→ Material supplied:

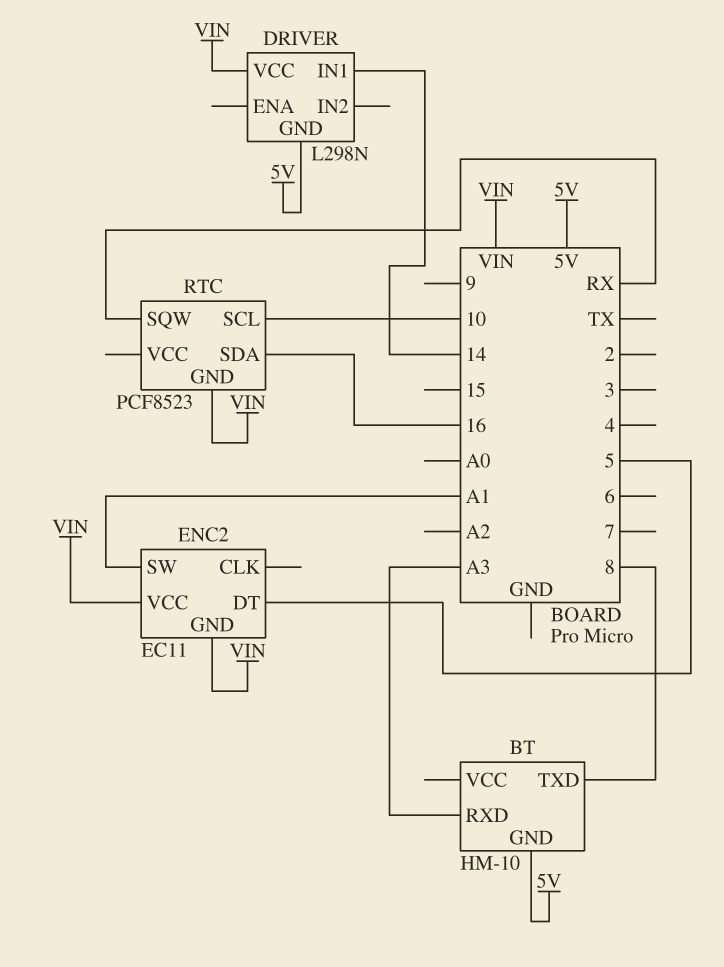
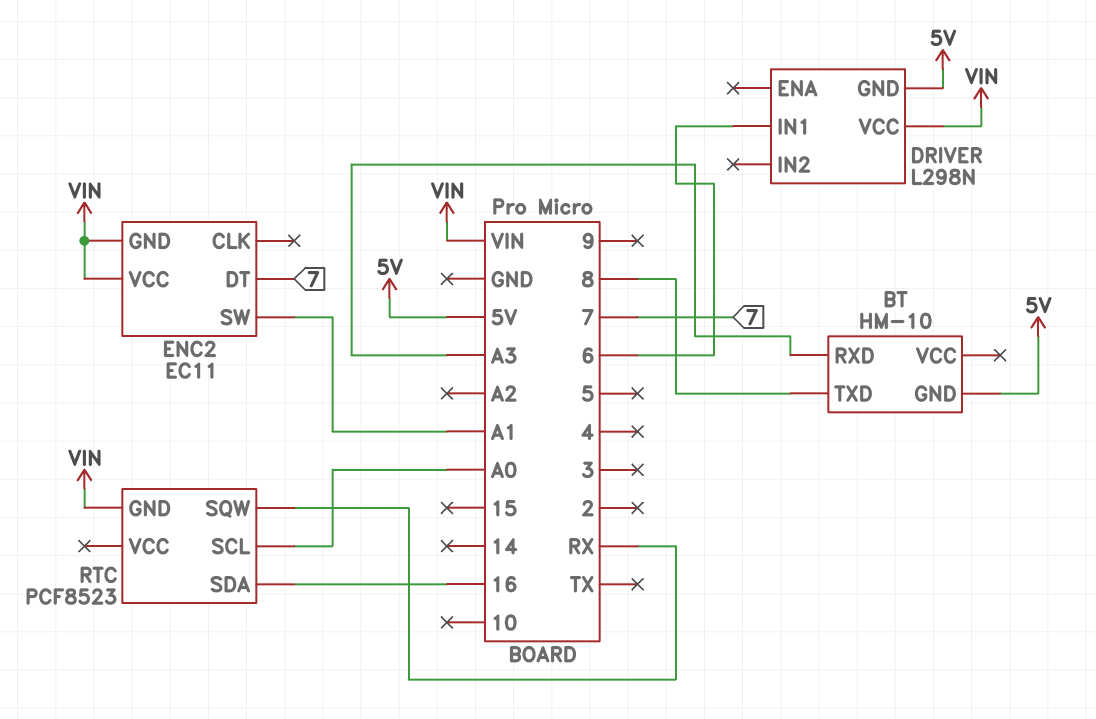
DRIVER pin IN1: 14 -> 6
ENC2 pin DT: 5 -> 7
RTC pin SCL: 10 -> A0

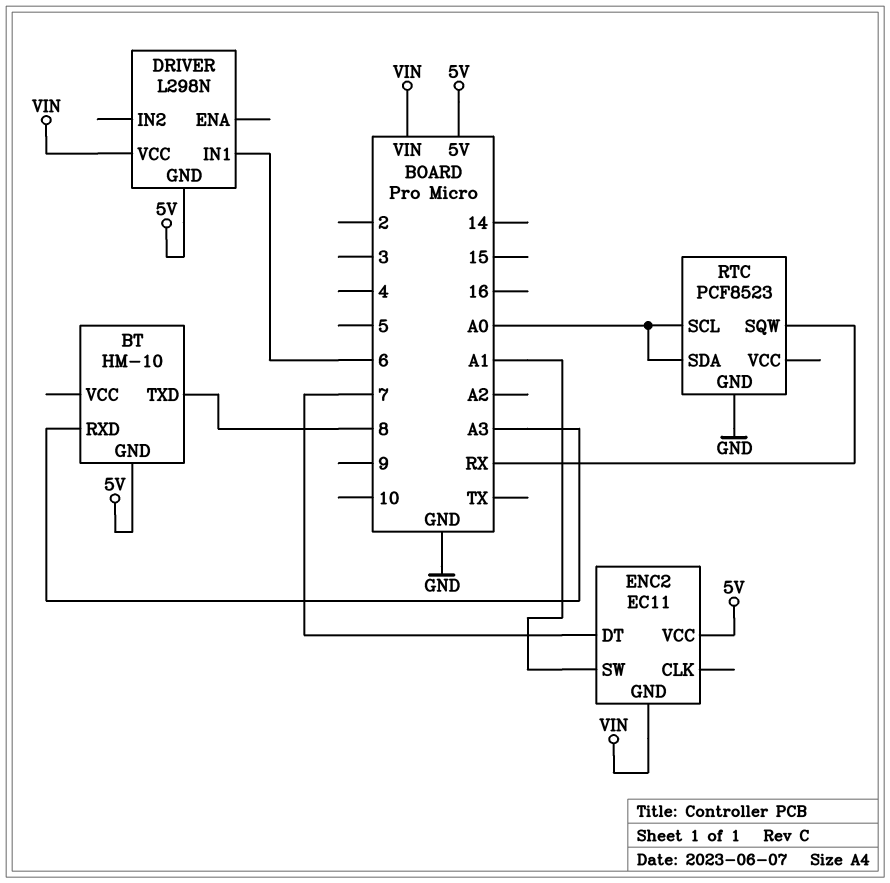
ENC2 pin VCC: VIN -> 5V
RTC pin GND: VIN -> GND
RTC pin SDA: 16 -> A0

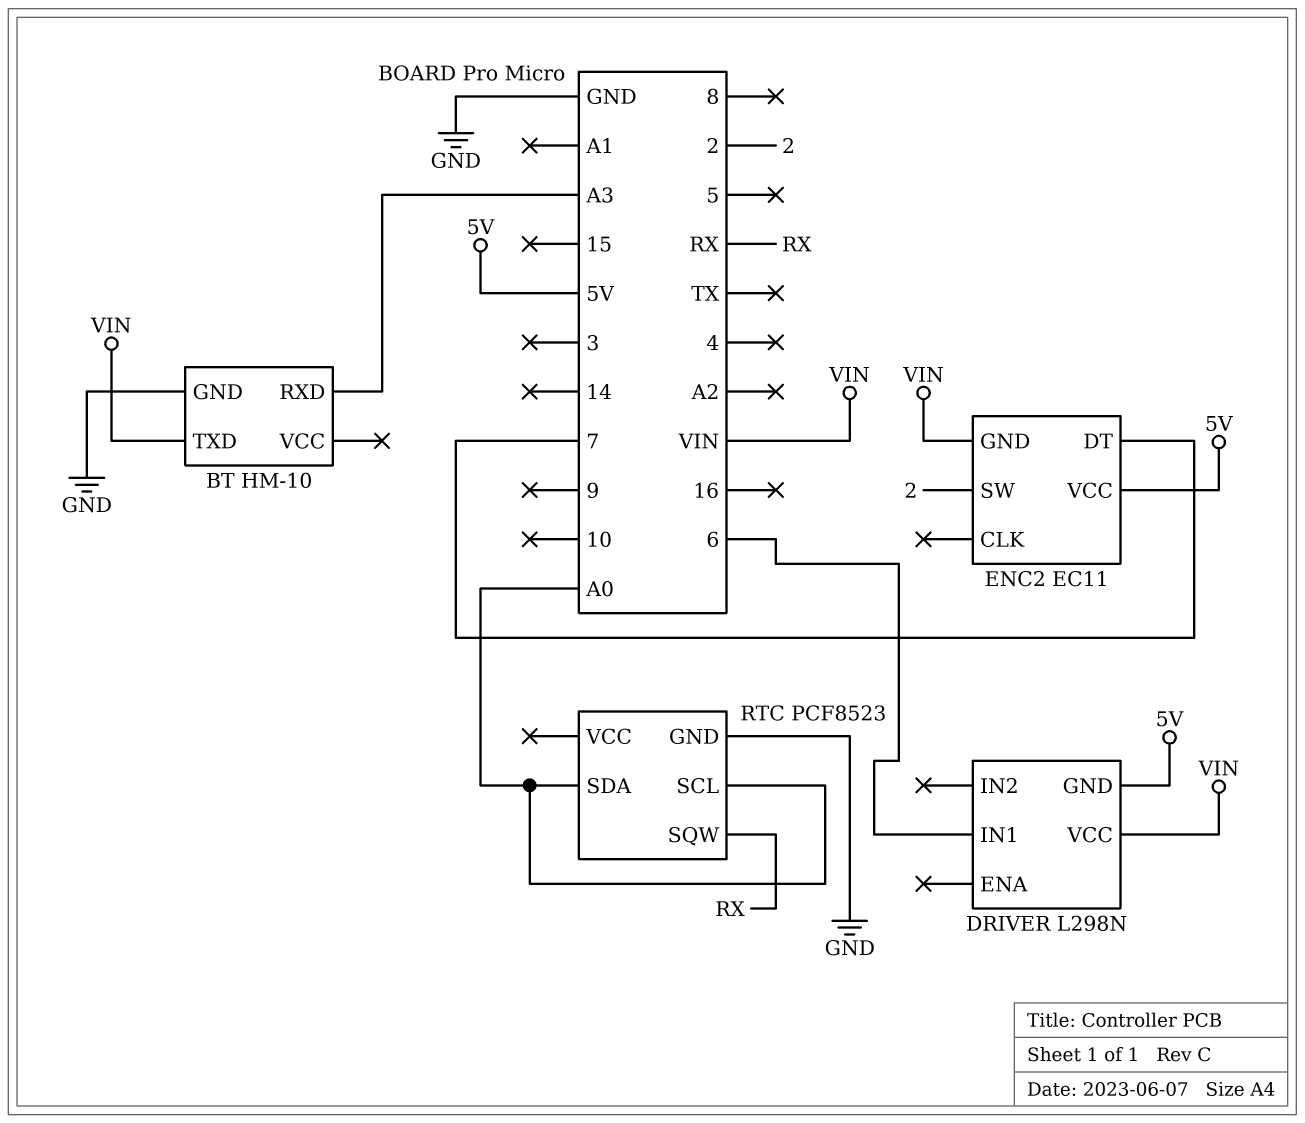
BT pin GND: 5V -> GND
BT pin TXD: 8 -> VIN
ENC2 pin SW: A1 -> 2

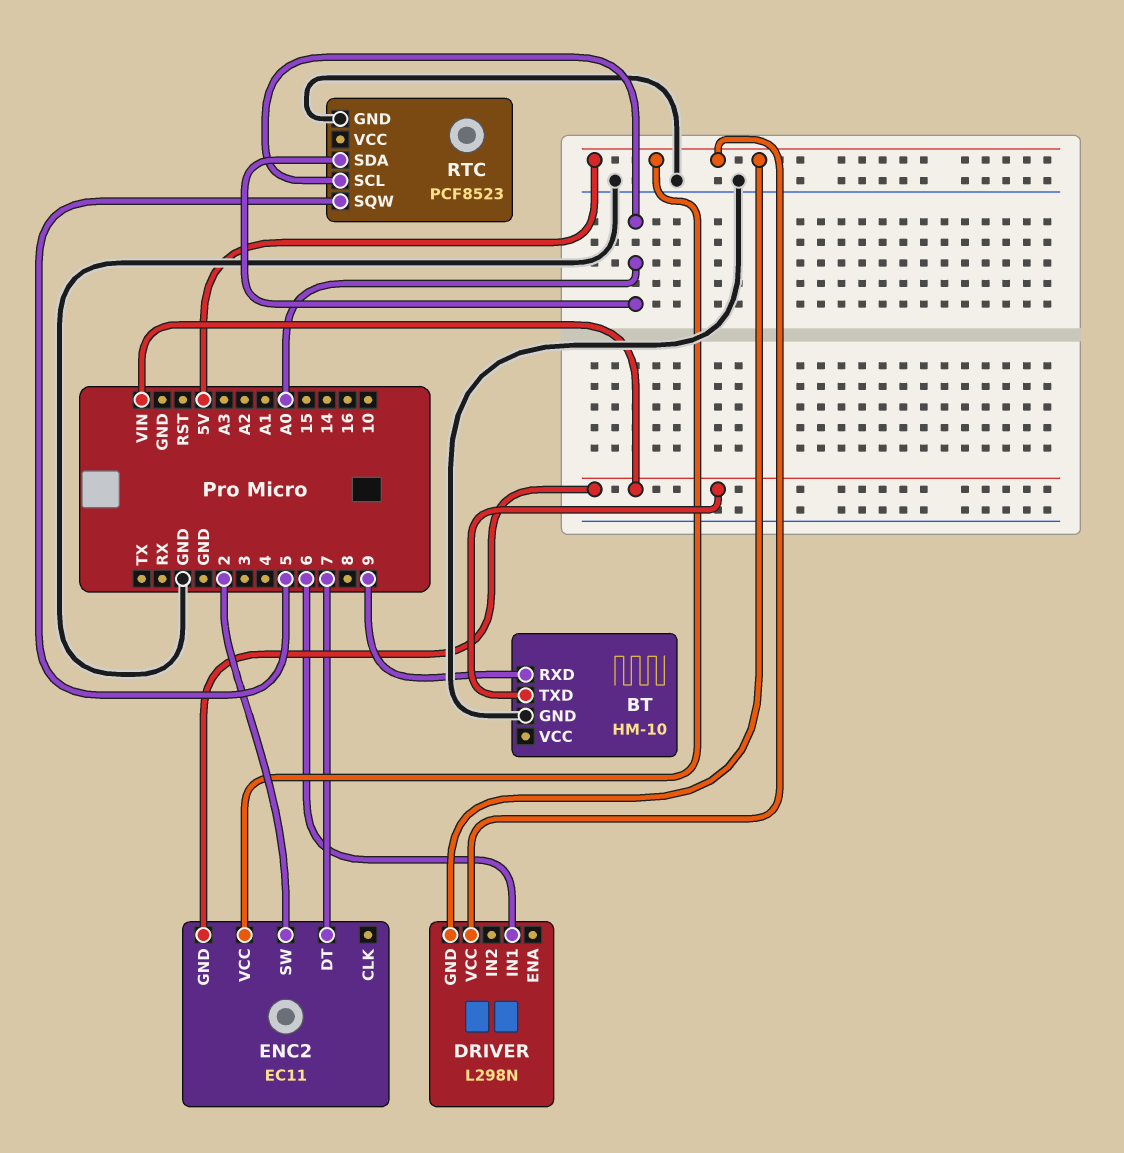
BT pin RXD: A3 -> 9
DRIVER pin VCC: VIN -> 5V
RTC pin SQW: RX -> 5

→ Task objective:
Report back each line of the entries that holds the string "DRIVER".

→ Completed exercise:
DRIVER pin IN1: 14 -> 6
DRIVER pin VCC: VIN -> 5V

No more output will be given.